- **Work instruction**
Be exact. Print each record as it stands.

- **Material for the task**

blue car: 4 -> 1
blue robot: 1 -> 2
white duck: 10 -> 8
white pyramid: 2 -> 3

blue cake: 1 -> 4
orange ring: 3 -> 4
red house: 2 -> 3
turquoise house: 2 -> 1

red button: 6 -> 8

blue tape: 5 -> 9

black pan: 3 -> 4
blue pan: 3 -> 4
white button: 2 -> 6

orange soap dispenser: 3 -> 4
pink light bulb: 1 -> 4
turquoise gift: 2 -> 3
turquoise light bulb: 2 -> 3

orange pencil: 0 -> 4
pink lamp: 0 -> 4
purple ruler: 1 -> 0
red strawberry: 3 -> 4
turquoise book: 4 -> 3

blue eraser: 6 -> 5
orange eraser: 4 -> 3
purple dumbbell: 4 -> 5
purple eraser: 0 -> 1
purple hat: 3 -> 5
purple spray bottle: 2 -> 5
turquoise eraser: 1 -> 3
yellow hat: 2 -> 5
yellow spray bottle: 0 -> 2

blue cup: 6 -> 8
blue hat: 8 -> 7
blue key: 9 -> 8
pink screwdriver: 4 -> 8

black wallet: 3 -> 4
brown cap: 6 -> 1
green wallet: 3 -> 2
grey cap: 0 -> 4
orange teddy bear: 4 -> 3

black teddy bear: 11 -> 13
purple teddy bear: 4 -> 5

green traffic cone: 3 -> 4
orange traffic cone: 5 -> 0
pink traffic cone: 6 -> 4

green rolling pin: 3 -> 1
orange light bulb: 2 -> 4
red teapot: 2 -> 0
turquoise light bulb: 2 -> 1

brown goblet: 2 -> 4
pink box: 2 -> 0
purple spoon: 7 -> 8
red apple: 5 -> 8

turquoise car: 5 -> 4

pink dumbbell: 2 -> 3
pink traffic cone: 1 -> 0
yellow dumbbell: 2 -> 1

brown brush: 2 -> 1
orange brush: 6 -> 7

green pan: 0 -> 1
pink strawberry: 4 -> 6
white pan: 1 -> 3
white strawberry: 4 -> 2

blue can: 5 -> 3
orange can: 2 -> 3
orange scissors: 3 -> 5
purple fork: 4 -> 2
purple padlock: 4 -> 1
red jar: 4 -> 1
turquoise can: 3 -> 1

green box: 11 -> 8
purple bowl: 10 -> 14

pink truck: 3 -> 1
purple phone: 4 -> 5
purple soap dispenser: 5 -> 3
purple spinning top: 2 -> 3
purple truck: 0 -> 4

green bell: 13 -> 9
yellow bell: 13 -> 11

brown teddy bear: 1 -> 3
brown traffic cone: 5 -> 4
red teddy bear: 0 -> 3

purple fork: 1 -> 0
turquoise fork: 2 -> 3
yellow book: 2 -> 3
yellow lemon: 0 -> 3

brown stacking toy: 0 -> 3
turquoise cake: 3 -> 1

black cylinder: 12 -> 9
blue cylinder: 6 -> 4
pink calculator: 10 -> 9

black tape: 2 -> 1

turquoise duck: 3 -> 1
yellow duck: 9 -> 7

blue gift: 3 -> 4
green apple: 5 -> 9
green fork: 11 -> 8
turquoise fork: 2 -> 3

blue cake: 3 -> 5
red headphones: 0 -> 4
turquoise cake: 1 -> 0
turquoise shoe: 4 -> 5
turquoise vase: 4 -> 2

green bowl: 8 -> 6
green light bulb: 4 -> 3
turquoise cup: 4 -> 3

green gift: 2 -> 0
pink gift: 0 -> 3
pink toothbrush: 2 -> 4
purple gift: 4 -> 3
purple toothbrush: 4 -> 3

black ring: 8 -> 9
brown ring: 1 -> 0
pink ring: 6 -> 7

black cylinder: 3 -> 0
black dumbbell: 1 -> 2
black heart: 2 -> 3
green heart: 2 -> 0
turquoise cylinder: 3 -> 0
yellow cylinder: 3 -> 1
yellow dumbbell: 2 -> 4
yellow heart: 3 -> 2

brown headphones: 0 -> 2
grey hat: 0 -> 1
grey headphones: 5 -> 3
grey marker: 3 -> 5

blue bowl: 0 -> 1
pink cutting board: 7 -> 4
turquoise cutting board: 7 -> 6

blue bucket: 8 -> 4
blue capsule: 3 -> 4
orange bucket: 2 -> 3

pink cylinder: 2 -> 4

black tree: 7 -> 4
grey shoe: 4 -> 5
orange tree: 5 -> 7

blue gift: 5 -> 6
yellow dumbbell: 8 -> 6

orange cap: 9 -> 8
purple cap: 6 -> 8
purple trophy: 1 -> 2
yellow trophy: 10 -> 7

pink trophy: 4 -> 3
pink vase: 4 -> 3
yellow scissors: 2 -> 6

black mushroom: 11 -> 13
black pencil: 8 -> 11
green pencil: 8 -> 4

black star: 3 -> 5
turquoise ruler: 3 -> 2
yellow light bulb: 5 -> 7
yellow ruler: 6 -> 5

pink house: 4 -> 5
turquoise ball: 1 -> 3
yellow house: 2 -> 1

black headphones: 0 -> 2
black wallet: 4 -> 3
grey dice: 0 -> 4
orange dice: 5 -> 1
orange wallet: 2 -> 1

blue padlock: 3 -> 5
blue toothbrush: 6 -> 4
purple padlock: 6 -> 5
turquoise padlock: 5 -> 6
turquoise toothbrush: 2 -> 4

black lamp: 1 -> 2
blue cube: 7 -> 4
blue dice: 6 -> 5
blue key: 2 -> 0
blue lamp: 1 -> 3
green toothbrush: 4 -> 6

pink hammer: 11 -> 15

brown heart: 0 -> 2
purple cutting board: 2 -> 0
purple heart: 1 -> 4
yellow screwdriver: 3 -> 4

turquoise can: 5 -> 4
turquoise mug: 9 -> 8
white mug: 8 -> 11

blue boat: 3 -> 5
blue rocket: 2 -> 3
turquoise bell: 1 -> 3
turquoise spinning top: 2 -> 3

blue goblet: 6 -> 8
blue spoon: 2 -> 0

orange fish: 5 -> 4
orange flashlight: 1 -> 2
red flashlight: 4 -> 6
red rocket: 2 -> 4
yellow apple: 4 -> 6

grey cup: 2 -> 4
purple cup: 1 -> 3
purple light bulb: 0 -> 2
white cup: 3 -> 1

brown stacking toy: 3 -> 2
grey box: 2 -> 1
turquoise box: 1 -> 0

- **Result of the task**
blue car: 4 -> 1
blue robot: 1 -> 2
white duck: 10 -> 8
white pyramid: 2 -> 3

blue cake: 1 -> 4
orange ring: 3 -> 4
red house: 2 -> 3
turquoise house: 2 -> 1

red button: 6 -> 8

blue tape: 5 -> 9

black pan: 3 -> 4
blue pan: 3 -> 4
white button: 2 -> 6

orange soap dispenser: 3 -> 4
pink light bulb: 1 -> 4
turquoise gift: 2 -> 3
turquoise light bulb: 2 -> 3

orange pencil: 0 -> 4
pink lamp: 0 -> 4
purple ruler: 1 -> 0
red strawberry: 3 -> 4
turquoise book: 4 -> 3

blue eraser: 6 -> 5
orange eraser: 4 -> 3
purple dumbbell: 4 -> 5
purple eraser: 0 -> 1
purple hat: 3 -> 5
purple spray bottle: 2 -> 5
turquoise eraser: 1 -> 3
yellow hat: 2 -> 5
yellow spray bottle: 0 -> 2

blue cup: 6 -> 8
blue hat: 8 -> 7
blue key: 9 -> 8
pink screwdriver: 4 -> 8

black wallet: 3 -> 4
brown cap: 6 -> 1
green wallet: 3 -> 2
grey cap: 0 -> 4
orange teddy bear: 4 -> 3

black teddy bear: 11 -> 13
purple teddy bear: 4 -> 5

green traffic cone: 3 -> 4
orange traffic cone: 5 -> 0
pink traffic cone: 6 -> 4

green rolling pin: 3 -> 1
orange light bulb: 2 -> 4
red teapot: 2 -> 0
turquoise light bulb: 2 -> 1

brown goblet: 2 -> 4
pink box: 2 -> 0
purple spoon: 7 -> 8
red apple: 5 -> 8

turquoise car: 5 -> 4

pink dumbbell: 2 -> 3
pink traffic cone: 1 -> 0
yellow dumbbell: 2 -> 1

brown brush: 2 -> 1
orange brush: 6 -> 7

green pan: 0 -> 1
pink strawberry: 4 -> 6
white pan: 1 -> 3
white strawberry: 4 -> 2

blue can: 5 -> 3
orange can: 2 -> 3
orange scissors: 3 -> 5
purple fork: 4 -> 2
purple padlock: 4 -> 1
red jar: 4 -> 1
turquoise can: 3 -> 1

green box: 11 -> 8
purple bowl: 10 -> 14

pink truck: 3 -> 1
purple phone: 4 -> 5
purple soap dispenser: 5 -> 3
purple spinning top: 2 -> 3
purple truck: 0 -> 4

green bell: 13 -> 9
yellow bell: 13 -> 11

brown teddy bear: 1 -> 3
brown traffic cone: 5 -> 4
red teddy bear: 0 -> 3

purple fork: 1 -> 0
turquoise fork: 2 -> 3
yellow book: 2 -> 3
yellow lemon: 0 -> 3

brown stacking toy: 0 -> 3
turquoise cake: 3 -> 1

black cylinder: 12 -> 9
blue cylinder: 6 -> 4
pink calculator: 10 -> 9

black tape: 2 -> 1

turquoise duck: 3 -> 1
yellow duck: 9 -> 7

blue gift: 3 -> 4
green apple: 5 -> 9
green fork: 11 -> 8
turquoise fork: 2 -> 3

blue cake: 3 -> 5
red headphones: 0 -> 4
turquoise cake: 1 -> 0
turquoise shoe: 4 -> 5
turquoise vase: 4 -> 2

green bowl: 8 -> 6
green light bulb: 4 -> 3
turquoise cup: 4 -> 3

green gift: 2 -> 0
pink gift: 0 -> 3
pink toothbrush: 2 -> 4
purple gift: 4 -> 3
purple toothbrush: 4 -> 3

black ring: 8 -> 9
brown ring: 1 -> 0
pink ring: 6 -> 7

black cylinder: 3 -> 0
black dumbbell: 1 -> 2
black heart: 2 -> 3
green heart: 2 -> 0
turquoise cylinder: 3 -> 0
yellow cylinder: 3 -> 1
yellow dumbbell: 2 -> 4
yellow heart: 3 -> 2

brown headphones: 0 -> 2
grey hat: 0 -> 1
grey headphones: 5 -> 3
grey marker: 3 -> 5

blue bowl: 0 -> 1
pink cutting board: 7 -> 4
turquoise cutting board: 7 -> 6

blue bucket: 8 -> 4
blue capsule: 3 -> 4
orange bucket: 2 -> 3

pink cylinder: 2 -> 4

black tree: 7 -> 4
grey shoe: 4 -> 5
orange tree: 5 -> 7

blue gift: 5 -> 6
yellow dumbbell: 8 -> 6

orange cap: 9 -> 8
purple cap: 6 -> 8
purple trophy: 1 -> 2
yellow trophy: 10 -> 7

pink trophy: 4 -> 3
pink vase: 4 -> 3
yellow scissors: 2 -> 6

black mushroom: 11 -> 13
black pencil: 8 -> 11
green pencil: 8 -> 4

black star: 3 -> 5
turquoise ruler: 3 -> 2
yellow light bulb: 5 -> 7
yellow ruler: 6 -> 5

pink house: 4 -> 5
turquoise ball: 1 -> 3
yellow house: 2 -> 1

black headphones: 0 -> 2
black wallet: 4 -> 3
grey dice: 0 -> 4
orange dice: 5 -> 1
orange wallet: 2 -> 1

blue padlock: 3 -> 5
blue toothbrush: 6 -> 4
purple padlock: 6 -> 5
turquoise padlock: 5 -> 6
turquoise toothbrush: 2 -> 4

black lamp: 1 -> 2
blue cube: 7 -> 4
blue dice: 6 -> 5
blue key: 2 -> 0
blue lamp: 1 -> 3
green toothbrush: 4 -> 6

pink hammer: 11 -> 15

brown heart: 0 -> 2
purple cutting board: 2 -> 0
purple heart: 1 -> 4
yellow screwdriver: 3 -> 4

turquoise can: 5 -> 4
turquoise mug: 9 -> 8
white mug: 8 -> 11

blue boat: 3 -> 5
blue rocket: 2 -> 3
turquoise bell: 1 -> 3
turquoise spinning top: 2 -> 3

blue goblet: 6 -> 8
blue spoon: 2 -> 0

orange fish: 5 -> 4
orange flashlight: 1 -> 2
red flashlight: 4 -> 6
red rocket: 2 -> 4
yellow apple: 4 -> 6

grey cup: 2 -> 4
purple cup: 1 -> 3
purple light bulb: 0 -> 2
white cup: 3 -> 1

brown stacking toy: 3 -> 2
grey box: 2 -> 1
turquoise box: 1 -> 0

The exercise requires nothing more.